- _MATERIAL PROVIDED_
________________
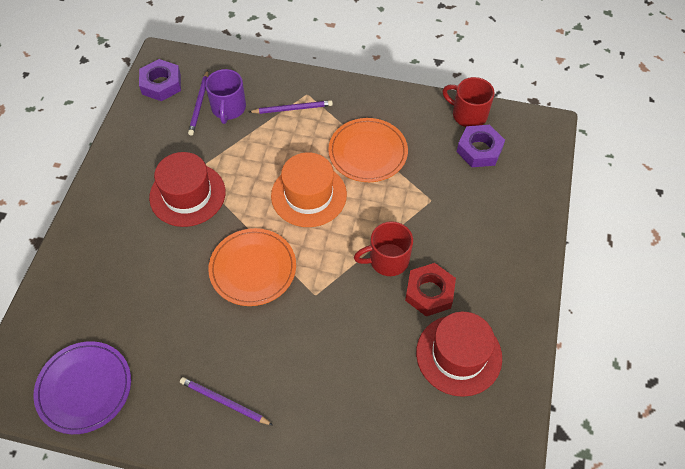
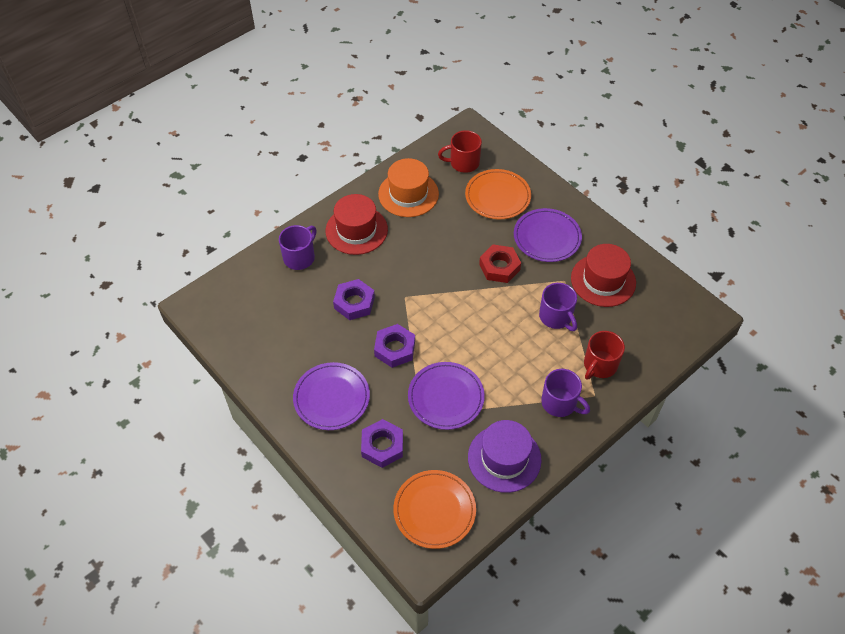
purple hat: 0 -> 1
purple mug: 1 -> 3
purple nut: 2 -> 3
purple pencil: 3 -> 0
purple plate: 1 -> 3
________________
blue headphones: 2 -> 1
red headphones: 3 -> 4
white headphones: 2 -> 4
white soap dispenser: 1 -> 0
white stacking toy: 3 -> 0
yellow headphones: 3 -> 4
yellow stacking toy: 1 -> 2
________________
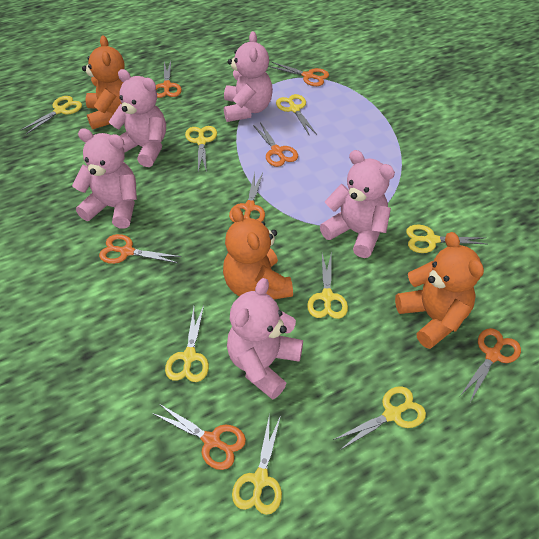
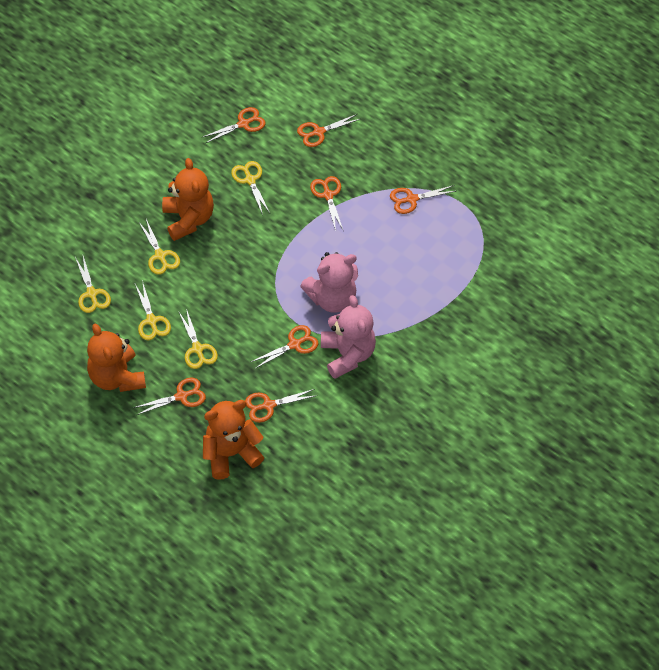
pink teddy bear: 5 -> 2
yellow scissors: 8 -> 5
________________
- _WHAT TO DO_
From the records above, return each line where "stacking" occurs.

- _WRITTEN ANSWER_
white stacking toy: 3 -> 0
yellow stacking toy: 1 -> 2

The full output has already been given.